**ASSIGNMENT:**
When you reach the line containing "none -> orange brick F3 level 1" in the records below, set it down exactly, together with every later line through the end, but not the pictures.
━━━ DATA ━━━
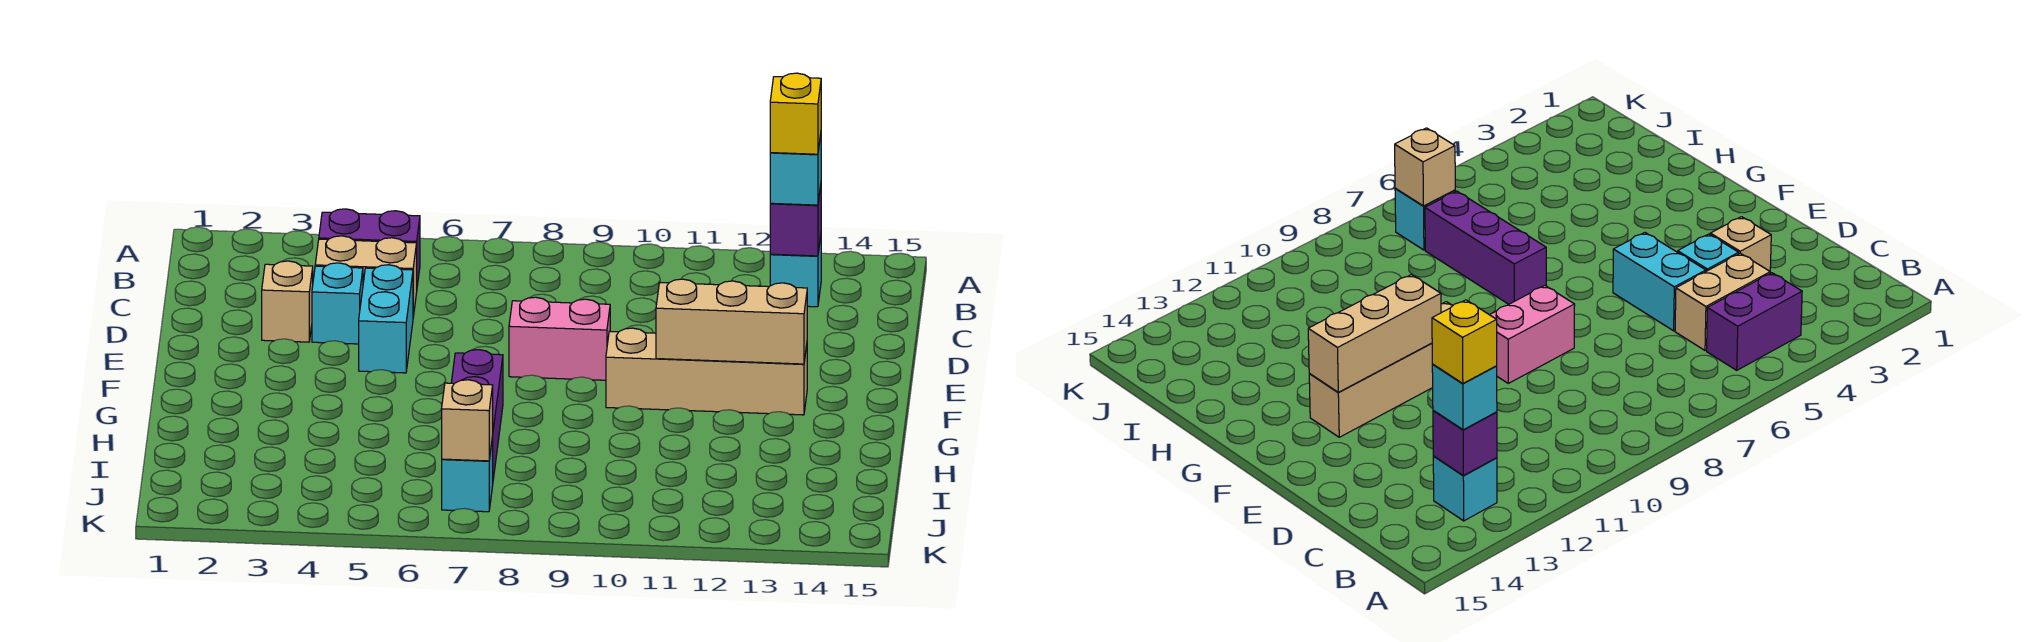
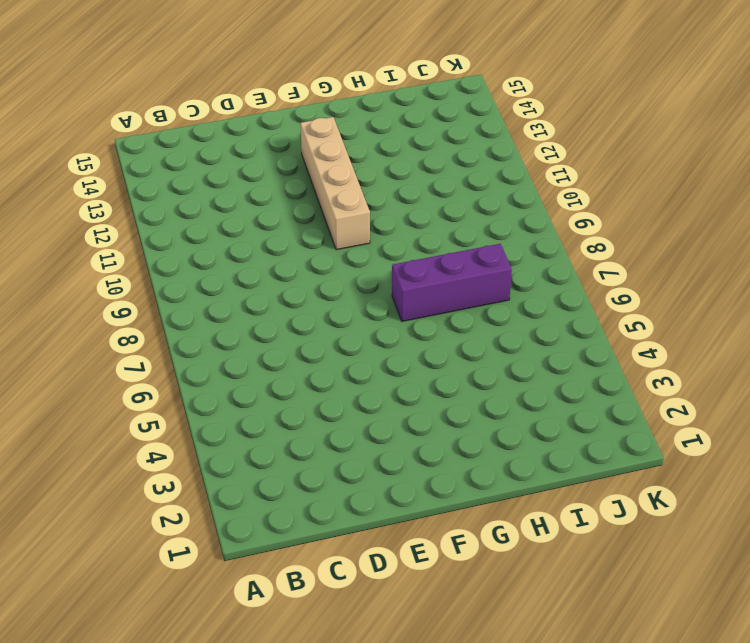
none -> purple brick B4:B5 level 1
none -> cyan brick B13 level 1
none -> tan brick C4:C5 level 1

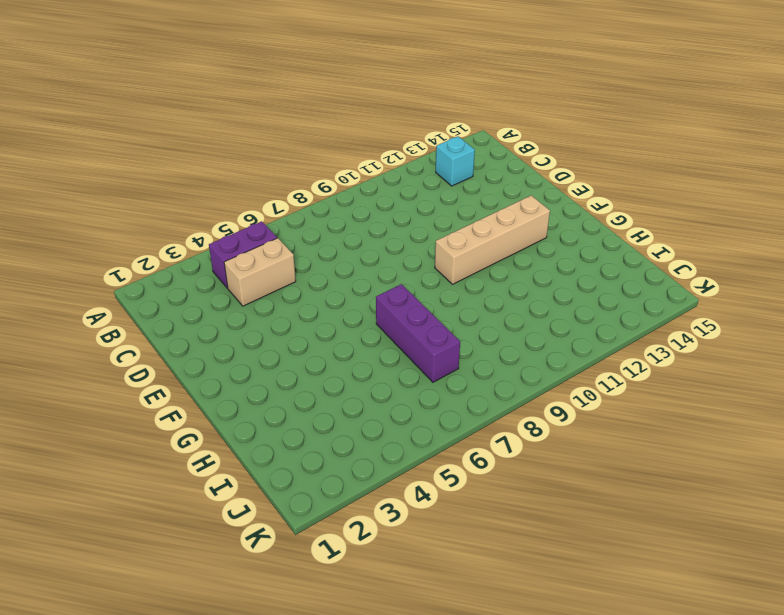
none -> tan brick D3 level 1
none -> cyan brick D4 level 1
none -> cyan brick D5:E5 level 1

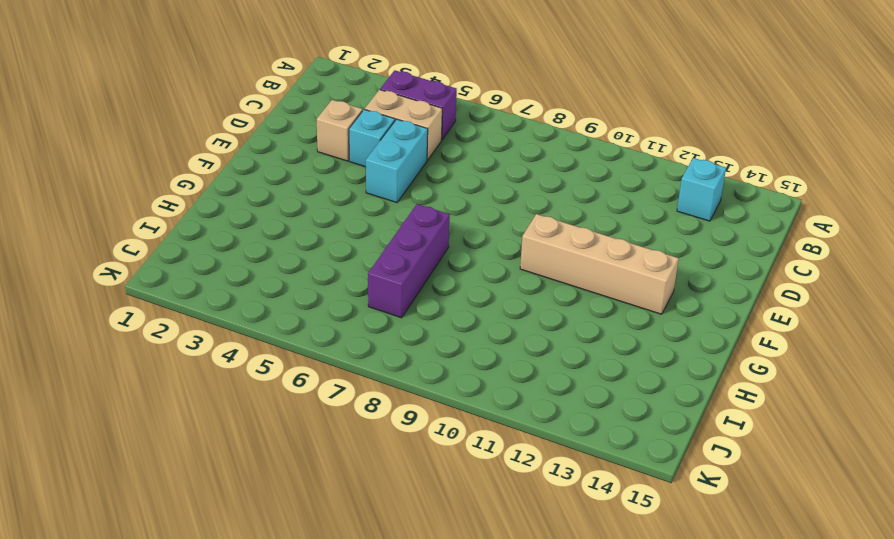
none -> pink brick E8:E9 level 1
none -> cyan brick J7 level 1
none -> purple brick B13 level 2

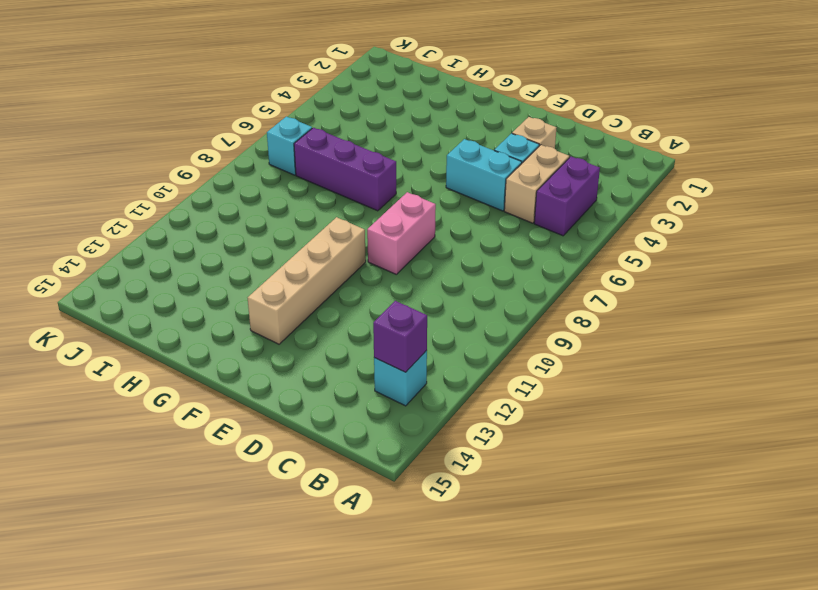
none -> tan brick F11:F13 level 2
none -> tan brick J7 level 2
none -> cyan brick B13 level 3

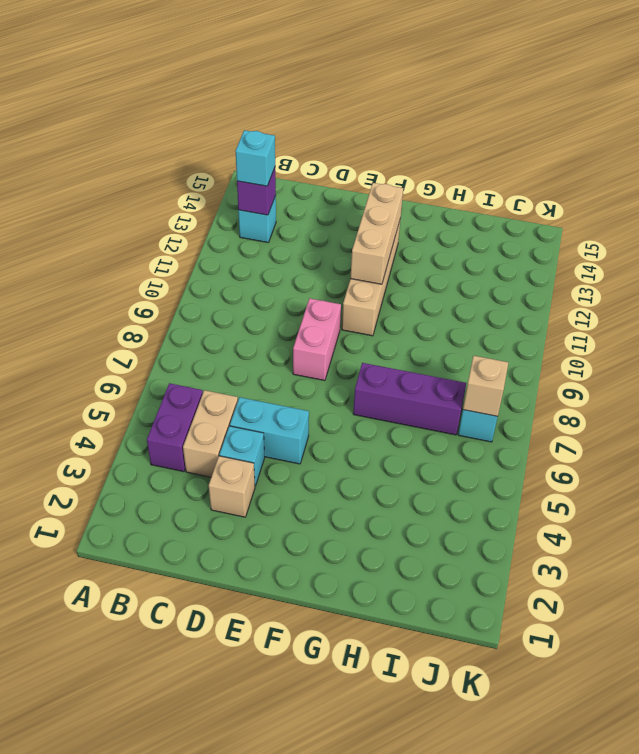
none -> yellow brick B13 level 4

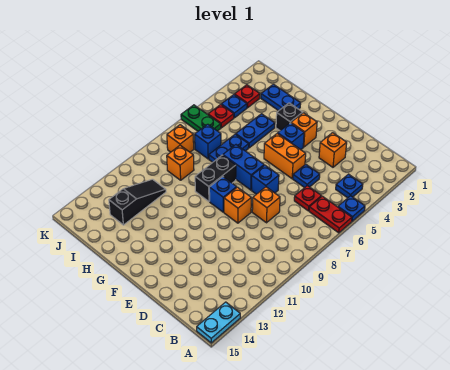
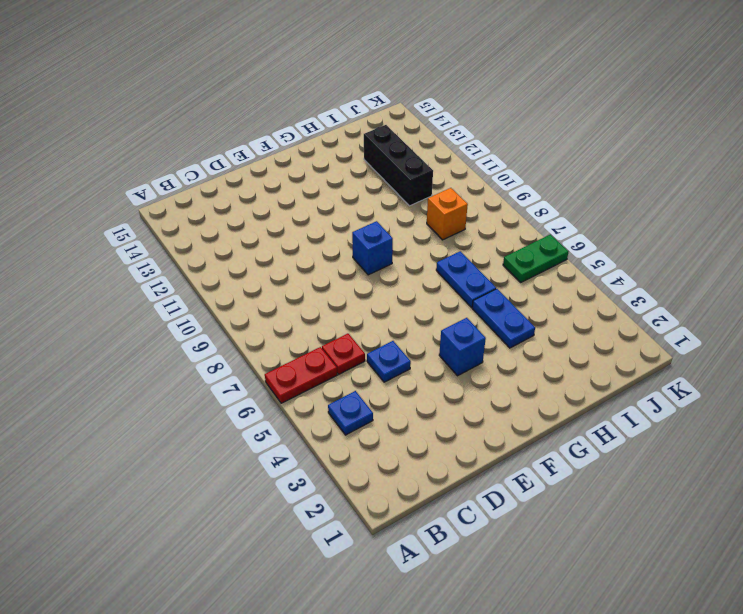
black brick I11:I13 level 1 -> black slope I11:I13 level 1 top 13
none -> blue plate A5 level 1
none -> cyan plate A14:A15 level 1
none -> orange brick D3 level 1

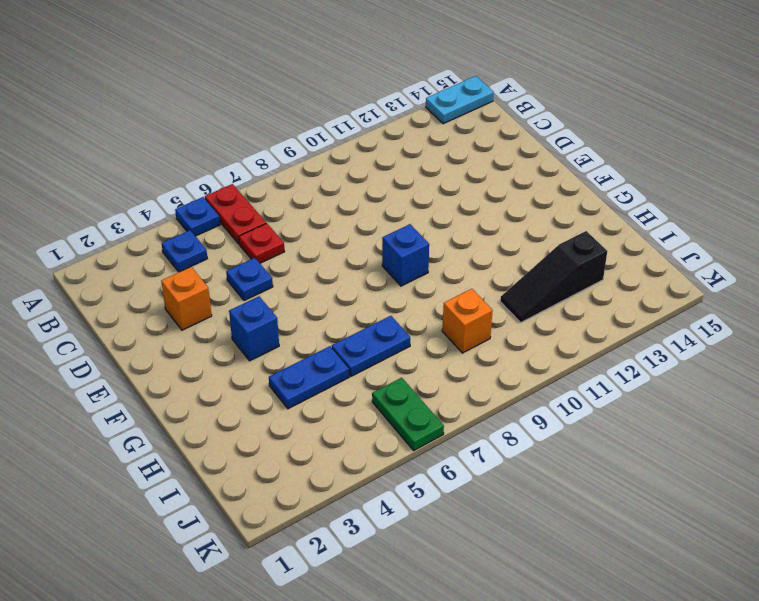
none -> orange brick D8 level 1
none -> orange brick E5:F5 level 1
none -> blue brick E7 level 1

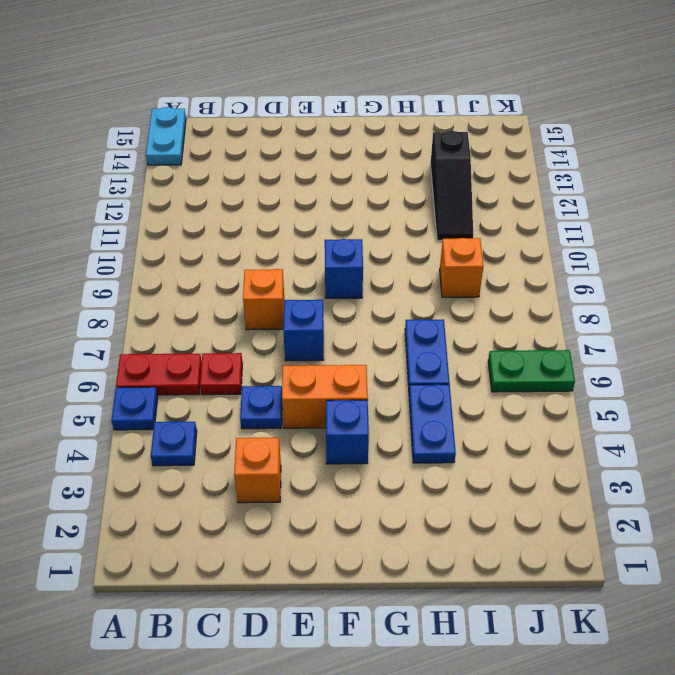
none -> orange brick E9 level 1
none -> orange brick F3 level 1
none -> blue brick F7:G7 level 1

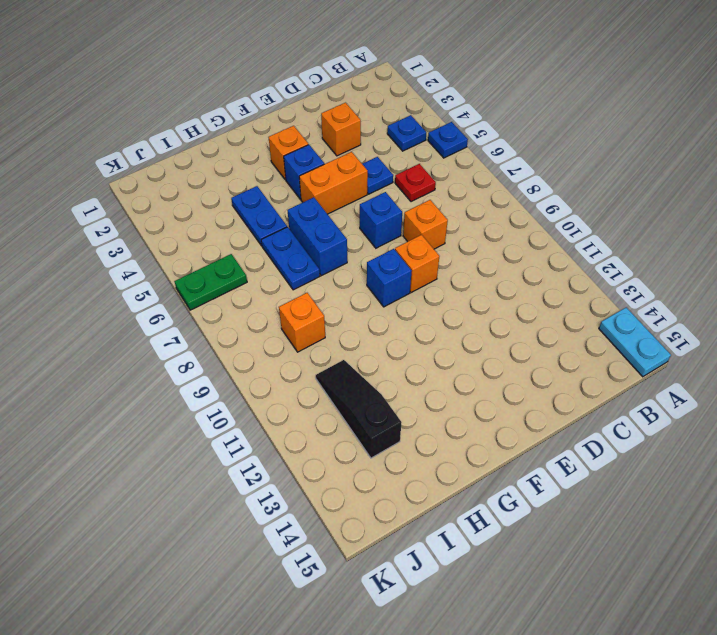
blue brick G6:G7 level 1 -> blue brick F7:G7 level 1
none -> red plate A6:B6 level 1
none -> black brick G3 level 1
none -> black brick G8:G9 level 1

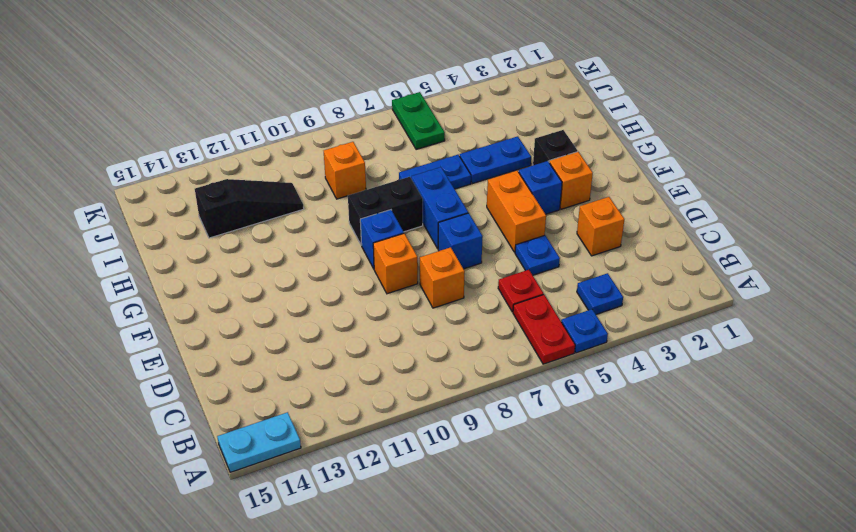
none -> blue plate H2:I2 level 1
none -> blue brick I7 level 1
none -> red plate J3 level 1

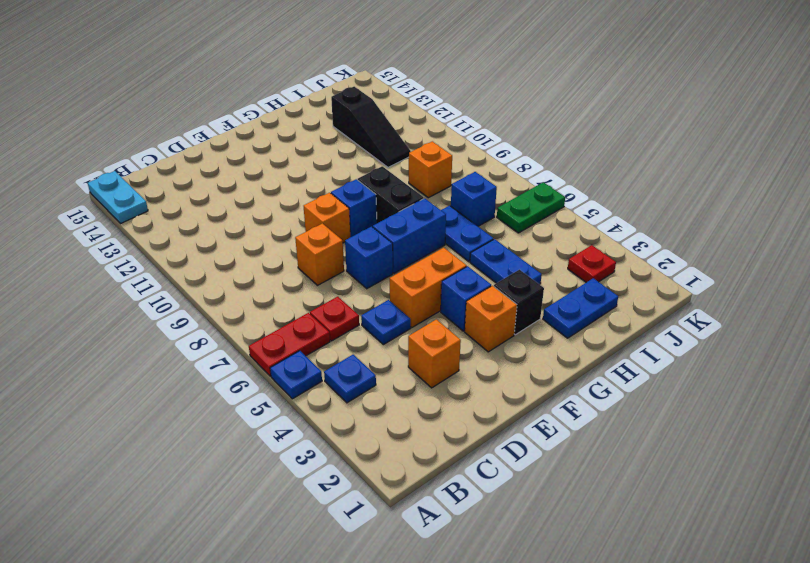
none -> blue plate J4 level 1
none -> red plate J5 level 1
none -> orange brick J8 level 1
━━━
**SOLUTION:**
none -> orange brick F3 level 1
none -> blue brick F7:G7 level 1

blue brick G6:G7 level 1 -> blue brick F7:G7 level 1
none -> red plate A6:B6 level 1
none -> black brick G3 level 1
none -> black brick G8:G9 level 1

none -> blue plate H2:I2 level 1
none -> blue brick I7 level 1
none -> red plate J3 level 1

none -> blue plate J4 level 1
none -> red plate J5 level 1
none -> orange brick J8 level 1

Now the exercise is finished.